_Directions_: Without the pictures, give the entries below again exactly as written.
_____
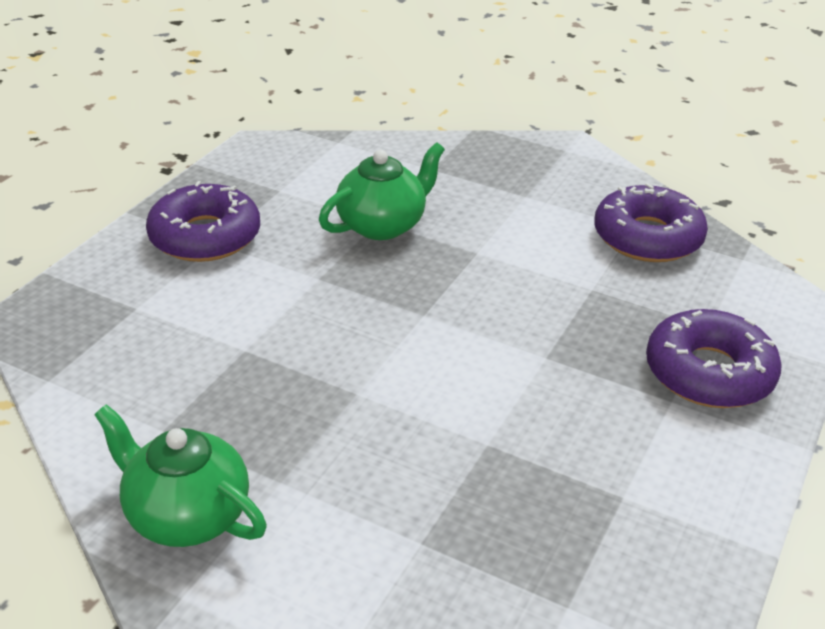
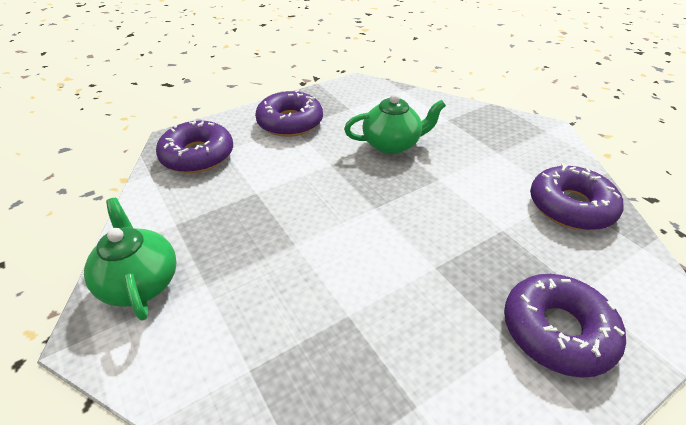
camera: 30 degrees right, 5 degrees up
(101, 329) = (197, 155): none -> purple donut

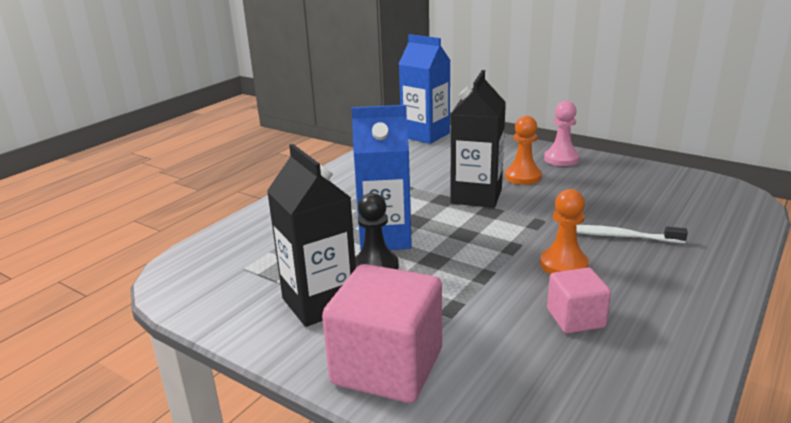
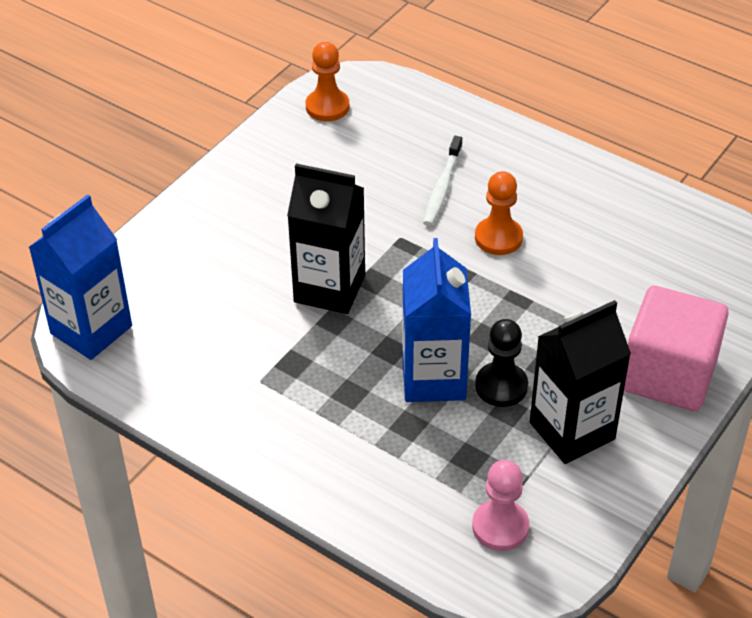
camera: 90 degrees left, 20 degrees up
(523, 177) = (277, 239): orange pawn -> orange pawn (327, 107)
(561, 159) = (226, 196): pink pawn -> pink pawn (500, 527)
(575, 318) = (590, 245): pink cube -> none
_____
_Output below_:
camera: 30 degrees right, 5 degrees up
(101, 329) = (197, 155): none -> purple donut

camera: 90 degrees left, 20 degrees up
(523, 177) = (277, 239): orange pawn -> orange pawn (327, 107)
(561, 159) = (226, 196): pink pawn -> pink pawn (500, 527)
(575, 318) = (590, 245): pink cube -> none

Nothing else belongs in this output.